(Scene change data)
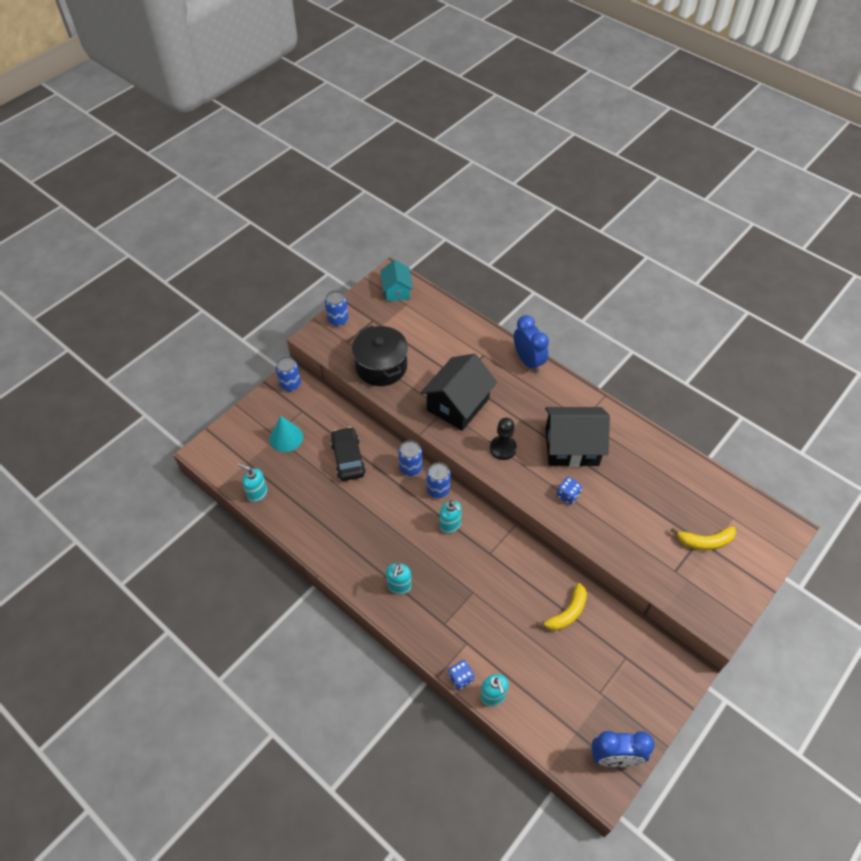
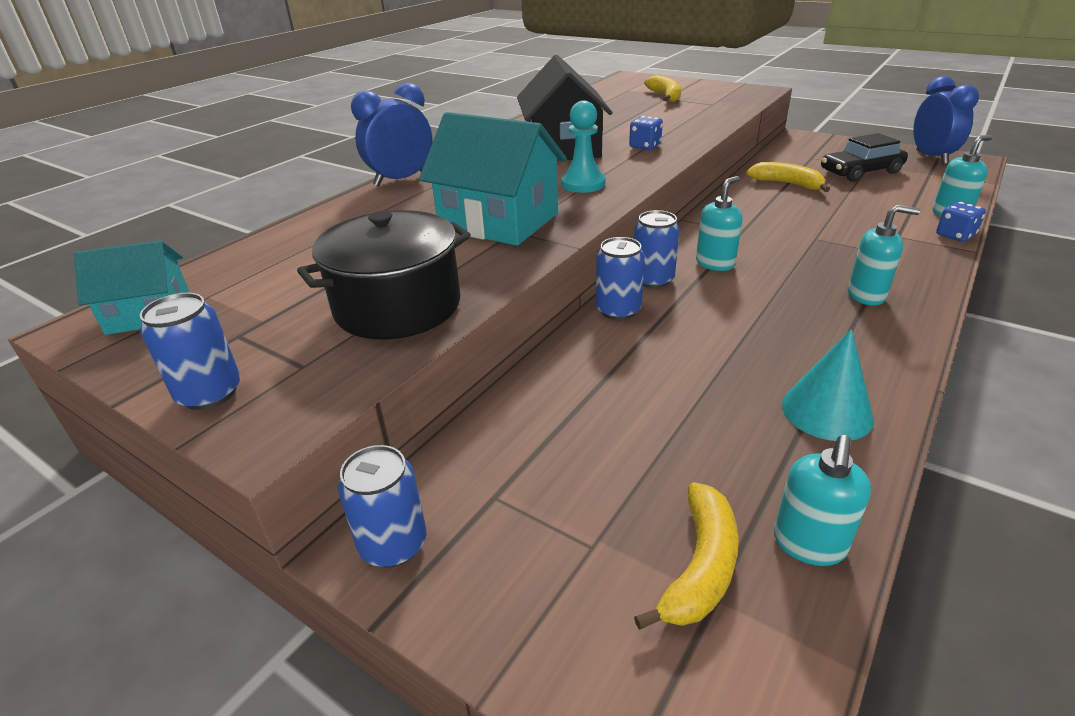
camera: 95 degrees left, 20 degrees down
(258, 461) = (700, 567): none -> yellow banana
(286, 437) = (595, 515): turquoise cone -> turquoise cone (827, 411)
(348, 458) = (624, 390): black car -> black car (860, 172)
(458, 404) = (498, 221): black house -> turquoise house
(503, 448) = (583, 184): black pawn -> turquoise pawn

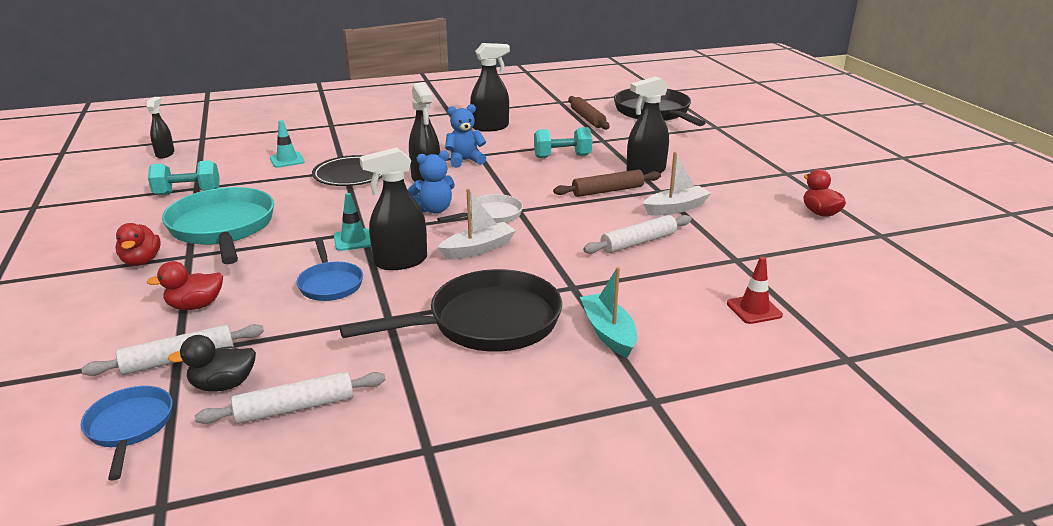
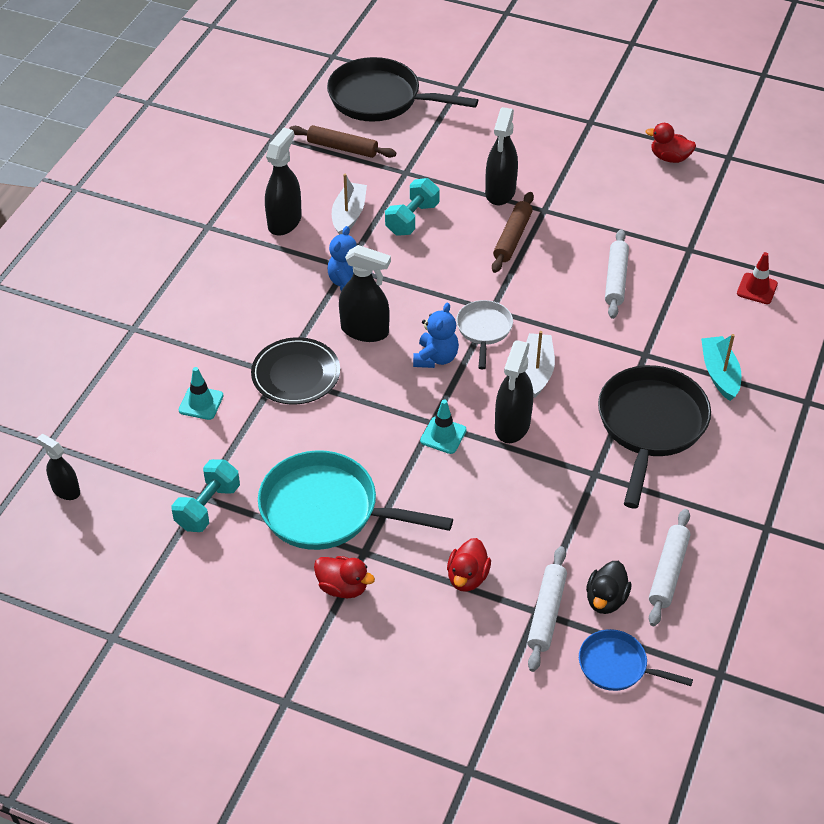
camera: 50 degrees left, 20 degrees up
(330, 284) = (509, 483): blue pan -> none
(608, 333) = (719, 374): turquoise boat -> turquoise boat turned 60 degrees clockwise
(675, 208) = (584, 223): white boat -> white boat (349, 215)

---

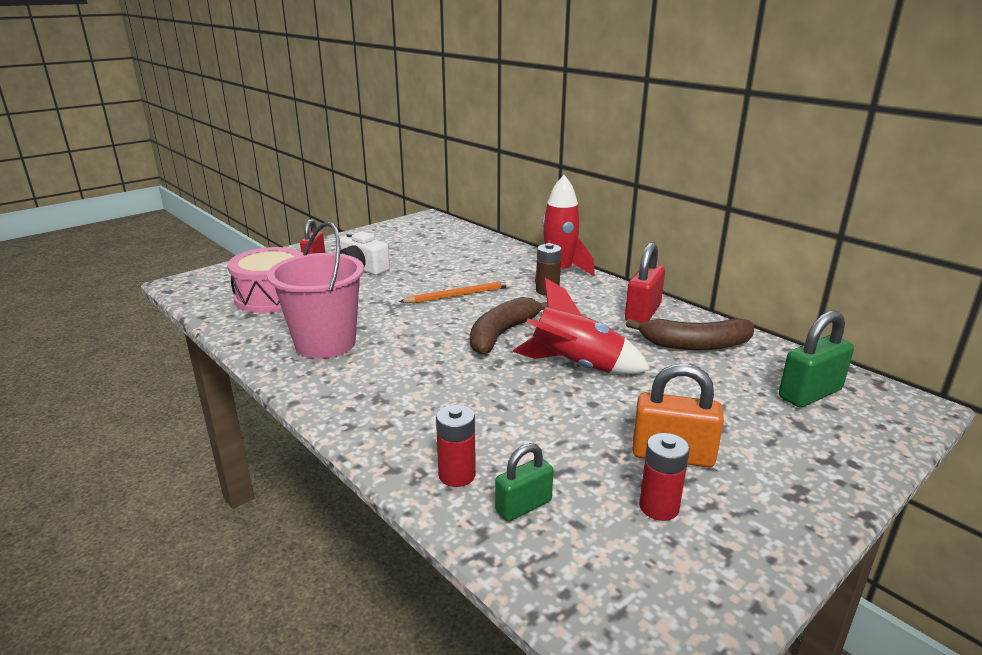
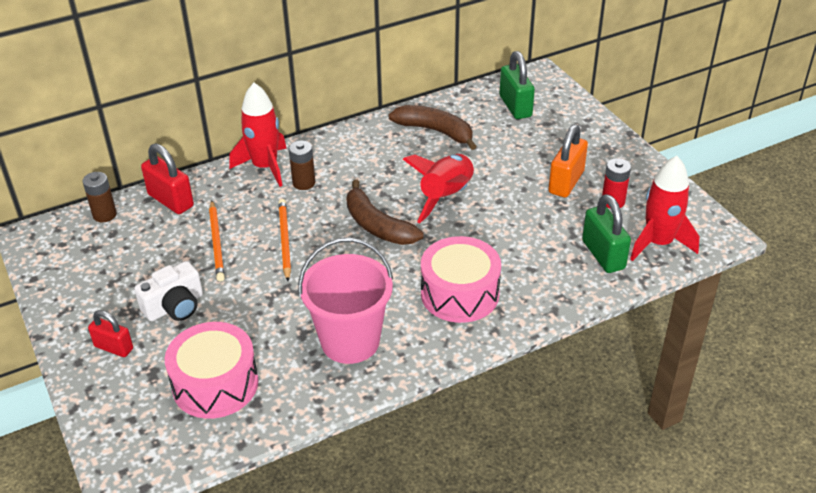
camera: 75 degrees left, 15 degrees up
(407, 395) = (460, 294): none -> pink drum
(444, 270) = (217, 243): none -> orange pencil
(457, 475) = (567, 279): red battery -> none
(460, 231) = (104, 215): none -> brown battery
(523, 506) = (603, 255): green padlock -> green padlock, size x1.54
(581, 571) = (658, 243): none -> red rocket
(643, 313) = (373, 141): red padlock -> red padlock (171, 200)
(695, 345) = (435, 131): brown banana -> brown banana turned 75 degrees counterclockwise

**YOUR TASK**
Each line above from the one with "(407, 395) = (460, 294): none -> pink drum" up to and including the one with "(695, 345) = (435, 131): brown" must be set down exactly, and no line outside that span may appear.

**ANSWER**
(407, 395) = (460, 294): none -> pink drum
(444, 270) = (217, 243): none -> orange pencil
(457, 475) = (567, 279): red battery -> none
(460, 231) = (104, 215): none -> brown battery
(523, 506) = (603, 255): green padlock -> green padlock, size x1.54
(581, 571) = (658, 243): none -> red rocket
(643, 313) = (373, 141): red padlock -> red padlock (171, 200)
(695, 345) = (435, 131): brown banana -> brown banana turned 75 degrees counterclockwise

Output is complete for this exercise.